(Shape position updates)
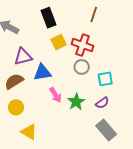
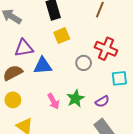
red cross: (83, 45) -> (106, 49), moved
cyan square: (105, 79) -> (119, 78), moved
pink arrow: (55, 95) -> (53, 101), moved

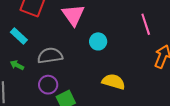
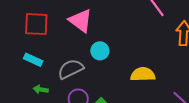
cyan circle: (98, 41) -> (100, 51), moved

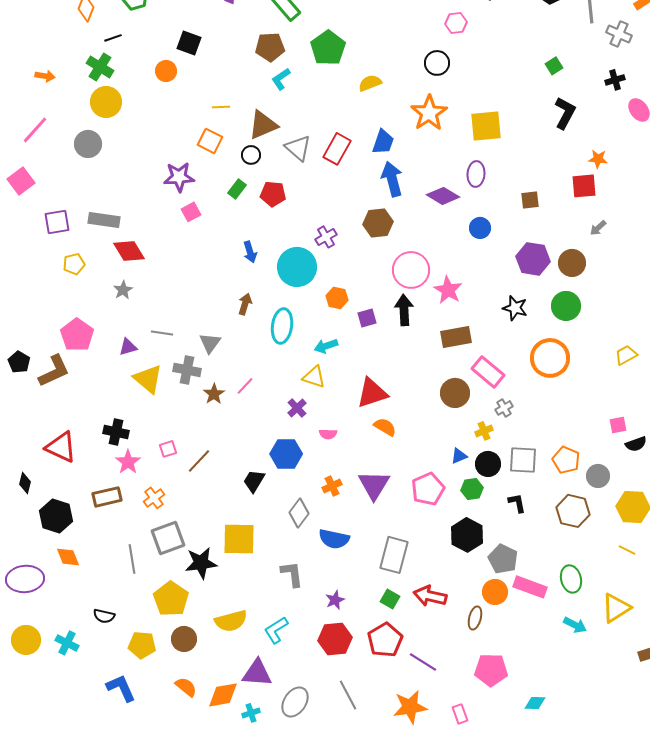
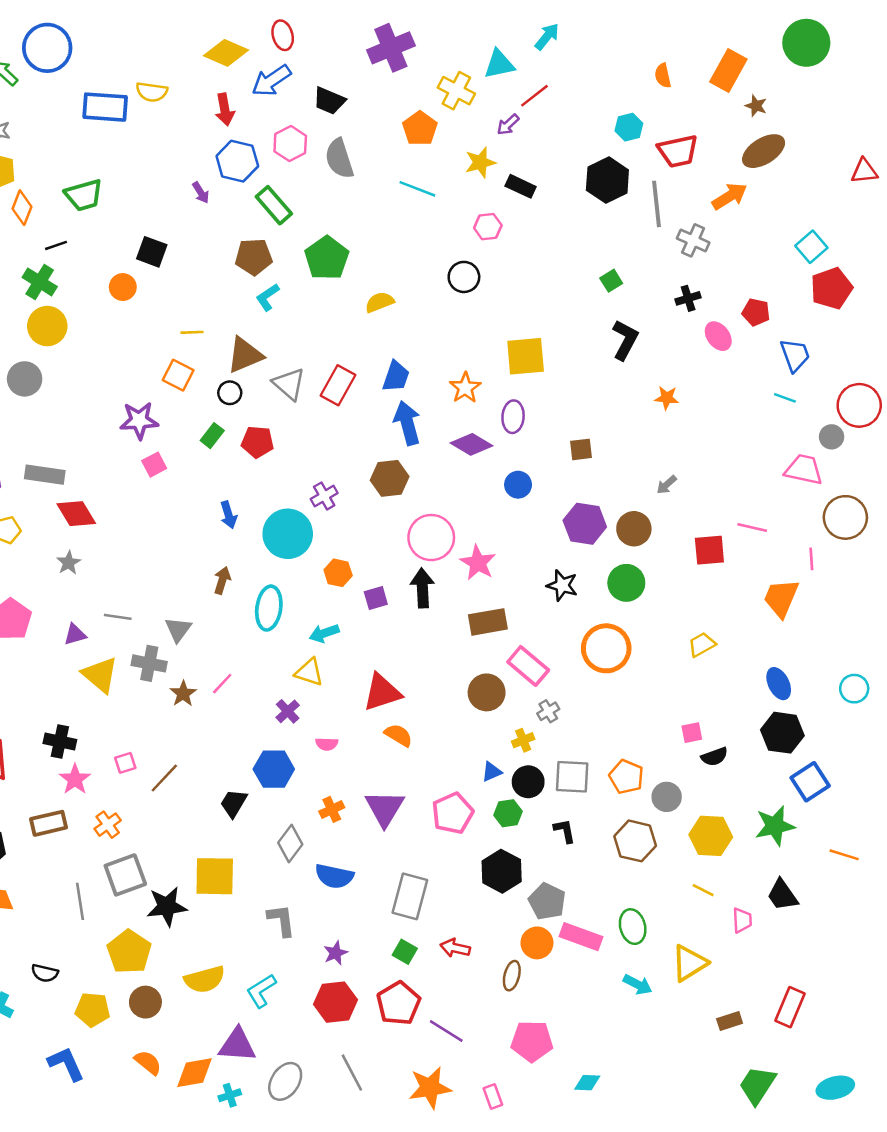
orange star: (429, 113) -> (465, 388), moved, size x0.7
red square: (584, 186) -> (709, 550), moved
red arrow: (430, 596) -> (455, 948), size x0.7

__Task requirements__. Retype exactly, please, only the lines of the entries that run from the one containing "red square: (584, 186) -> (709, 550), moved" to the last.

__Answer box__.
red square: (584, 186) -> (709, 550), moved
red arrow: (430, 596) -> (455, 948), size x0.7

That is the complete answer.